[Activity] Copy out all lines in the data below containing the string "appeared".
Segment Start: Exercise data
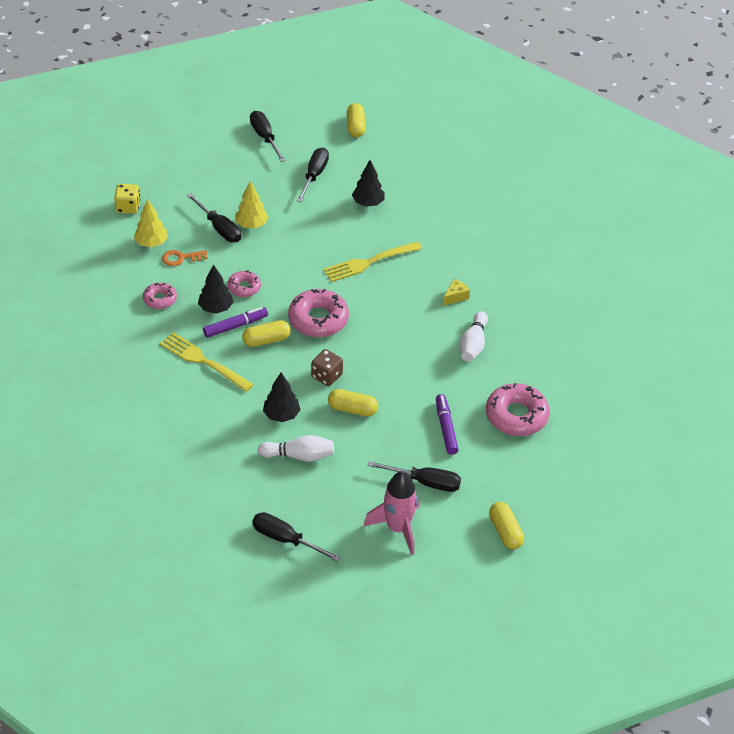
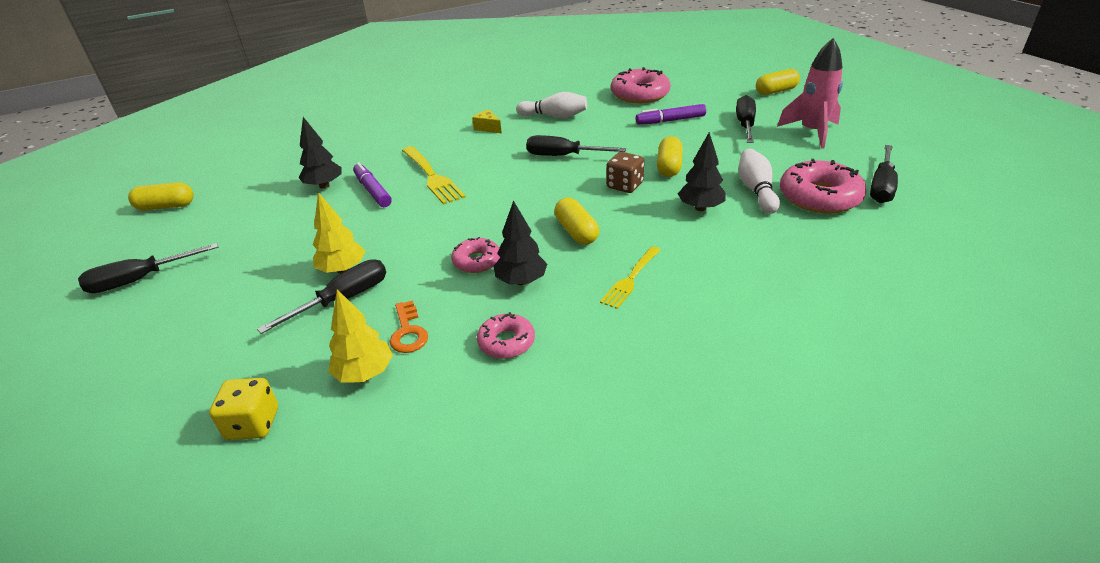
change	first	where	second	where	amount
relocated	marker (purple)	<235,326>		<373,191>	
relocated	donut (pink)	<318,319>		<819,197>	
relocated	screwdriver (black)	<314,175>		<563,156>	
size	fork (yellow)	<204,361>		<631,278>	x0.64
Segment End: Exercise data
Segment Start: Exercise data
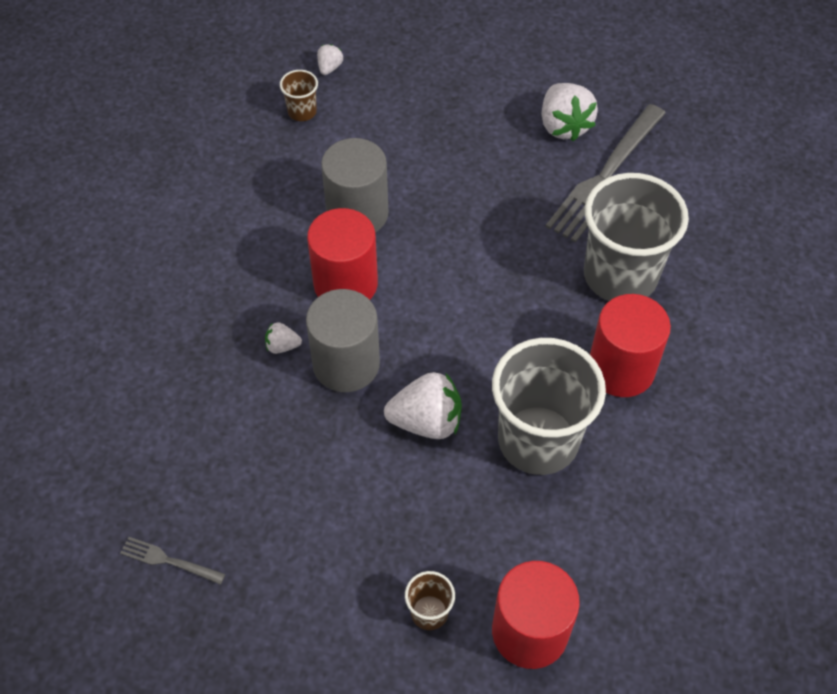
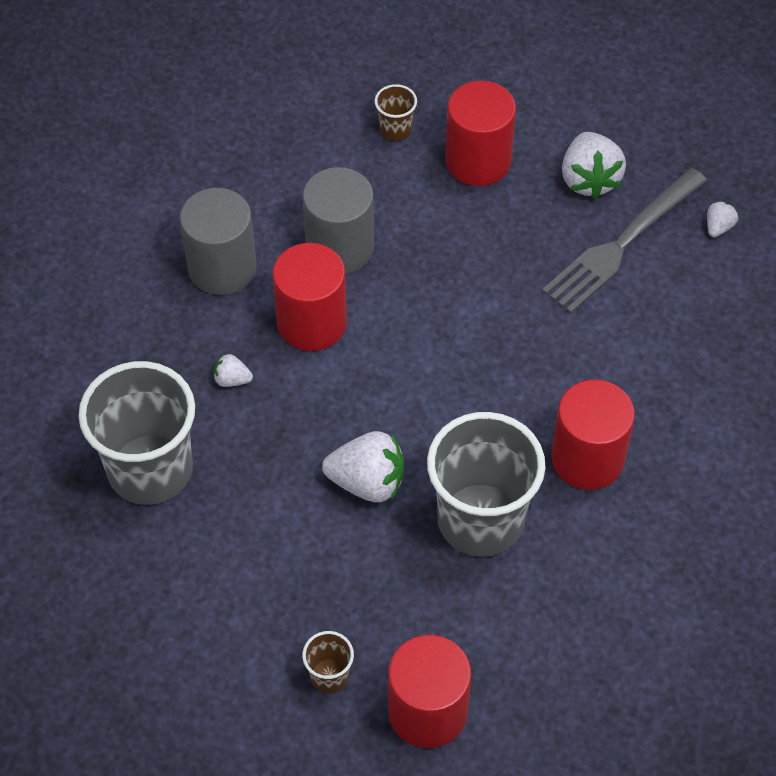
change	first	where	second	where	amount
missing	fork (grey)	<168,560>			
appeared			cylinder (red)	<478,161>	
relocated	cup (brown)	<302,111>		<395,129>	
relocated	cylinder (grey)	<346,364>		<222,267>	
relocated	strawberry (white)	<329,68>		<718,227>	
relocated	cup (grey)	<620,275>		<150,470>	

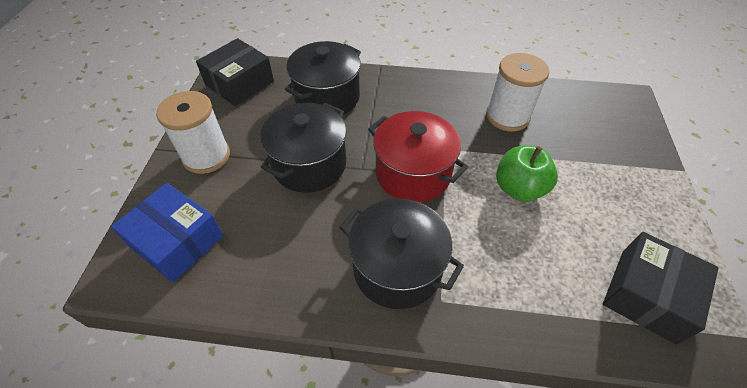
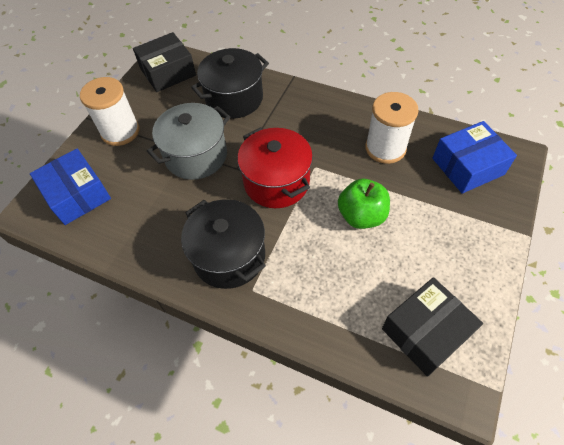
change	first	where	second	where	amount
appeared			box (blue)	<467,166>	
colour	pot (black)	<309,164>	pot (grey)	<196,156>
Segment End: Exercise data
[Your response]
appeared			cylinder (red)	<478,161>	
appeared			box (blue)	<467,166>	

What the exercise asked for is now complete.